** Requirement **
Could you reproduce, exactly as written, every line from the one containing "none -> white brick E4 level 2" through the last line of the records, and nothing else?

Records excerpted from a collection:

——————————

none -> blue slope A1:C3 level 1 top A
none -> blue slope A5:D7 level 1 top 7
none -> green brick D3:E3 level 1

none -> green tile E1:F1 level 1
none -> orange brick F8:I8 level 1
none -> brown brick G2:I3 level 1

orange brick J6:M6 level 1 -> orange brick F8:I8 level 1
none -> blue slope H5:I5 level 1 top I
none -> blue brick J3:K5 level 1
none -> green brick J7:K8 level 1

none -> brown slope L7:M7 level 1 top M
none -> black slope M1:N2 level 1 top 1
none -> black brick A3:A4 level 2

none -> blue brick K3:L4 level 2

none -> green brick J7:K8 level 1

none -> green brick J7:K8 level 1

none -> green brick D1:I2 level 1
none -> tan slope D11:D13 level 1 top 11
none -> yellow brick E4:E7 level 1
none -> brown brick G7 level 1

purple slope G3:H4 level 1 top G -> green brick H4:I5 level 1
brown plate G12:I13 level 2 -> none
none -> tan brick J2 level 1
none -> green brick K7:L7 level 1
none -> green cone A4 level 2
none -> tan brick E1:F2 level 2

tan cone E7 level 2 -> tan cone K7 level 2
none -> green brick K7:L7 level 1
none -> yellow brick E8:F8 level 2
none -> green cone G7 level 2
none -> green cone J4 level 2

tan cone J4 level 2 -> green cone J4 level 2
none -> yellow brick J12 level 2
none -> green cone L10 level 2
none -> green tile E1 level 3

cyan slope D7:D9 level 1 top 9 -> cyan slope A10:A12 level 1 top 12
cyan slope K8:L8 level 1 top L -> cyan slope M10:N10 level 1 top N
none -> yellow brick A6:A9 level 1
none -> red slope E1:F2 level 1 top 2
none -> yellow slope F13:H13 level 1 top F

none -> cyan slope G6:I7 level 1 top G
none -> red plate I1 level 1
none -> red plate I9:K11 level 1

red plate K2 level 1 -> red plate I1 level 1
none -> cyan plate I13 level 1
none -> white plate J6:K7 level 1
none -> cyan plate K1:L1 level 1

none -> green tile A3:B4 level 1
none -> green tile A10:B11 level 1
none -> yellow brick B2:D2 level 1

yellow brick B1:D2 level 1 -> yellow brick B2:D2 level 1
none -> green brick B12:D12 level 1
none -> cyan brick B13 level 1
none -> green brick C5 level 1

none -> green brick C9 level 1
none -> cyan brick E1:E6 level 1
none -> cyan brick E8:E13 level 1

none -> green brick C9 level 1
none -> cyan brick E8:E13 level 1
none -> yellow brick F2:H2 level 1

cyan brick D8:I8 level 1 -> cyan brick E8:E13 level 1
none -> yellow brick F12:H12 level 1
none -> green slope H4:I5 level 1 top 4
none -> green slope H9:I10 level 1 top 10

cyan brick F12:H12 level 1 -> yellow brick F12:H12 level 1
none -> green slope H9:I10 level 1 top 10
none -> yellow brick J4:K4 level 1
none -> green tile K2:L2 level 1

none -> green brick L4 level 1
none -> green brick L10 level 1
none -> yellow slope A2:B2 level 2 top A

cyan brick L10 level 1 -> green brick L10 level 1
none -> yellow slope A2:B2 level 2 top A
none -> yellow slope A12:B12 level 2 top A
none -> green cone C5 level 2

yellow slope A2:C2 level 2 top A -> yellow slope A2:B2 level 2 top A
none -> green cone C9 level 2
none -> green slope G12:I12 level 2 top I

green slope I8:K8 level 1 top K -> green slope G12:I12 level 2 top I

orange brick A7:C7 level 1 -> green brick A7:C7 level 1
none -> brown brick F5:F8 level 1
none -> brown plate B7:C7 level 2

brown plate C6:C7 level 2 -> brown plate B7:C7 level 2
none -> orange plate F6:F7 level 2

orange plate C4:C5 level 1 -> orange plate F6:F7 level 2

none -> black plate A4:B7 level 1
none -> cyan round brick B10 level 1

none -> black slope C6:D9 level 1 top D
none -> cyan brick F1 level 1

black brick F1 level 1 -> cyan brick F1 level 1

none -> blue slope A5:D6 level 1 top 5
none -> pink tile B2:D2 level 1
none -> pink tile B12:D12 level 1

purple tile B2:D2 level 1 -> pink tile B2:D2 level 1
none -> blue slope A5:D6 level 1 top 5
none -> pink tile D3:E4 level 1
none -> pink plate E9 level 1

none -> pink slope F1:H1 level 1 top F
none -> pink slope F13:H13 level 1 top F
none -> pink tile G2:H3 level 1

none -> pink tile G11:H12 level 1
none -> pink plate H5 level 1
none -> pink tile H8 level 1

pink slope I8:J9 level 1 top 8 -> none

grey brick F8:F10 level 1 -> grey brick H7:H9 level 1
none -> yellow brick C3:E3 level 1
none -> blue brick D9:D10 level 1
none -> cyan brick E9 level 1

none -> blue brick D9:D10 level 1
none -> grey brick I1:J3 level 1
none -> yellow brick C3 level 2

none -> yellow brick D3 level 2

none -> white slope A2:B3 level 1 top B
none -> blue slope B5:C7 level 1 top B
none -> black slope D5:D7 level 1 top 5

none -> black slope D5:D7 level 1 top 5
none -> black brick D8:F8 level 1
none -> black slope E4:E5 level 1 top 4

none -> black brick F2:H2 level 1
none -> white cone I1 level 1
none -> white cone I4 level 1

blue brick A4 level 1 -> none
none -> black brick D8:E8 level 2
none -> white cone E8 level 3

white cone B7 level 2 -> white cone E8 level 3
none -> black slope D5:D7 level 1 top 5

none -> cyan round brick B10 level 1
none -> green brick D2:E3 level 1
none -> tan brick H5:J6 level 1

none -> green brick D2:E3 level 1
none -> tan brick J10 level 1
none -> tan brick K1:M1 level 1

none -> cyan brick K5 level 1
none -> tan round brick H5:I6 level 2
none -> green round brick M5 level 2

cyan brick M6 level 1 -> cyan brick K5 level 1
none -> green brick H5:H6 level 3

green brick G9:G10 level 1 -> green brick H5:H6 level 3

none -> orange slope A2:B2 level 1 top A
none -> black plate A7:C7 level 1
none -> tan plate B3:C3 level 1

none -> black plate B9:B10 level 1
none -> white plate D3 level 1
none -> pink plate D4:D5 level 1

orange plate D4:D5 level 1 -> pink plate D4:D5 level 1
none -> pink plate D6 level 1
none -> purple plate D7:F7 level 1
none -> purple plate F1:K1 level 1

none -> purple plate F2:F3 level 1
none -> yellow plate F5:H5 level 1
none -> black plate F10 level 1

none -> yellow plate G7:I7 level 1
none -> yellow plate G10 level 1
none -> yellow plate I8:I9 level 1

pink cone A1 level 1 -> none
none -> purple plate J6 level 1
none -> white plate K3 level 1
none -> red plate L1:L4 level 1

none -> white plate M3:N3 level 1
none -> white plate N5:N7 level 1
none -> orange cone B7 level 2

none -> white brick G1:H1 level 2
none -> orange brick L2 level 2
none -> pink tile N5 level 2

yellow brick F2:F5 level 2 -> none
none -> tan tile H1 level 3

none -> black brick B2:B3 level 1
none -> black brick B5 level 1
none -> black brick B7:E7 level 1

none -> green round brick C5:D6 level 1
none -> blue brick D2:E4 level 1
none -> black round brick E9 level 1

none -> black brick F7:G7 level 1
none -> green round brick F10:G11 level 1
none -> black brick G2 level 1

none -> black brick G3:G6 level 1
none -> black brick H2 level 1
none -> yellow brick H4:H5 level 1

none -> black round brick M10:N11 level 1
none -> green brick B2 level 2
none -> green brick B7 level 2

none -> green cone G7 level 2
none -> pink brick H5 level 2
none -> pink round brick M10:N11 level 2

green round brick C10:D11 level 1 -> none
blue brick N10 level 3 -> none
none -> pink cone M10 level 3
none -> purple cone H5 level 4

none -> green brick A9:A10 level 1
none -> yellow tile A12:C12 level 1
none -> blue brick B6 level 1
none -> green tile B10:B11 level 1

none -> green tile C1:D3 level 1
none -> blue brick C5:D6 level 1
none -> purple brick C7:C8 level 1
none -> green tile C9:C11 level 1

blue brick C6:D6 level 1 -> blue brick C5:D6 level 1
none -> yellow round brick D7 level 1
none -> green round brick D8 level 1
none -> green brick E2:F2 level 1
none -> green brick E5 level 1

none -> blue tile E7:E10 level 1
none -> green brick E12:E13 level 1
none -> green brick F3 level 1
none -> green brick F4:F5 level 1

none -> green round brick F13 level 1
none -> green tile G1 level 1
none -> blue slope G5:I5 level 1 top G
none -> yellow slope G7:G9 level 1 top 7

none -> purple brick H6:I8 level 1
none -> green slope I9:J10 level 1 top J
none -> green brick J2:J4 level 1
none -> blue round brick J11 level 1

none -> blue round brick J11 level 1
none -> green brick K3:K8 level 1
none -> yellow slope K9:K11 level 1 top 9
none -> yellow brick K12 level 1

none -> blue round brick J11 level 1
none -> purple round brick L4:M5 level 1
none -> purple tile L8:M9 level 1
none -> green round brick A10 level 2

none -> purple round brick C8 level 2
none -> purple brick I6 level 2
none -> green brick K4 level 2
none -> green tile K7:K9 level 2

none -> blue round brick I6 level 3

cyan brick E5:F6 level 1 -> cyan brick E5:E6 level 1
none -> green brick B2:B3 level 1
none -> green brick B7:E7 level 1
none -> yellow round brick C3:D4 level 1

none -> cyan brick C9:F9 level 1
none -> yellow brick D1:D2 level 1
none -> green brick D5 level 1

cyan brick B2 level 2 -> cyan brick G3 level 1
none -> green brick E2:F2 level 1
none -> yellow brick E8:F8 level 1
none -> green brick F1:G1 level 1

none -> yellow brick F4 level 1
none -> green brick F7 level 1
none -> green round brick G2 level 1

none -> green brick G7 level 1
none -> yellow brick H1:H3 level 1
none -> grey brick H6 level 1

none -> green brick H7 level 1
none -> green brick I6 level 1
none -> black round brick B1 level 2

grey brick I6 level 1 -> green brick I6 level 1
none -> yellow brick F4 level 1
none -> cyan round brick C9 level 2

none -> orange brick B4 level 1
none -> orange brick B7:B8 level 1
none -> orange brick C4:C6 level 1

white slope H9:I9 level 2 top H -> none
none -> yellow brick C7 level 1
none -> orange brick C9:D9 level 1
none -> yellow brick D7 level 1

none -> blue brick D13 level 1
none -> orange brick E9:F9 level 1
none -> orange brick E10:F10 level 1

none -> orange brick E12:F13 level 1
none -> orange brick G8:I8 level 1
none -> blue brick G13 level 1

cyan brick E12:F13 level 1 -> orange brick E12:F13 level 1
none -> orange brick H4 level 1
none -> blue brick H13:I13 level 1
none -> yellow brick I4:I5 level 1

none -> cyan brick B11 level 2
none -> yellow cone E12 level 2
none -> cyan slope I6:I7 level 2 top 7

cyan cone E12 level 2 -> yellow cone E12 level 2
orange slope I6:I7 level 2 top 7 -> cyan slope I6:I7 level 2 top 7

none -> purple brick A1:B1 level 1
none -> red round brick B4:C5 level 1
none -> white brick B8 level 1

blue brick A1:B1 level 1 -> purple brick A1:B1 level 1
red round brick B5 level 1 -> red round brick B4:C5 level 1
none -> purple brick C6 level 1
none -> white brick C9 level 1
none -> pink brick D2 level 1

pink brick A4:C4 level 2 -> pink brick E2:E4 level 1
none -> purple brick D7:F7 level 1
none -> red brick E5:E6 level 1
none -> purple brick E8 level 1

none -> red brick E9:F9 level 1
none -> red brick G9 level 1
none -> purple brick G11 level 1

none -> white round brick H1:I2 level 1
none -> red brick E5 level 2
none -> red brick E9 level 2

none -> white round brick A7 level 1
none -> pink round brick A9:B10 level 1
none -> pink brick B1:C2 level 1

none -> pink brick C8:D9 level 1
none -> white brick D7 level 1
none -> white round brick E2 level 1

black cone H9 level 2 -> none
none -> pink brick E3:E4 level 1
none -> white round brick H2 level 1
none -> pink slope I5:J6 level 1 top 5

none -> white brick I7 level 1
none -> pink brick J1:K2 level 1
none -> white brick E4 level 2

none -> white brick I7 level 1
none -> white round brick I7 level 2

——————————

** Answer section **
none -> white brick E4 level 2

none -> white brick I7 level 1
none -> white round brick I7 level 2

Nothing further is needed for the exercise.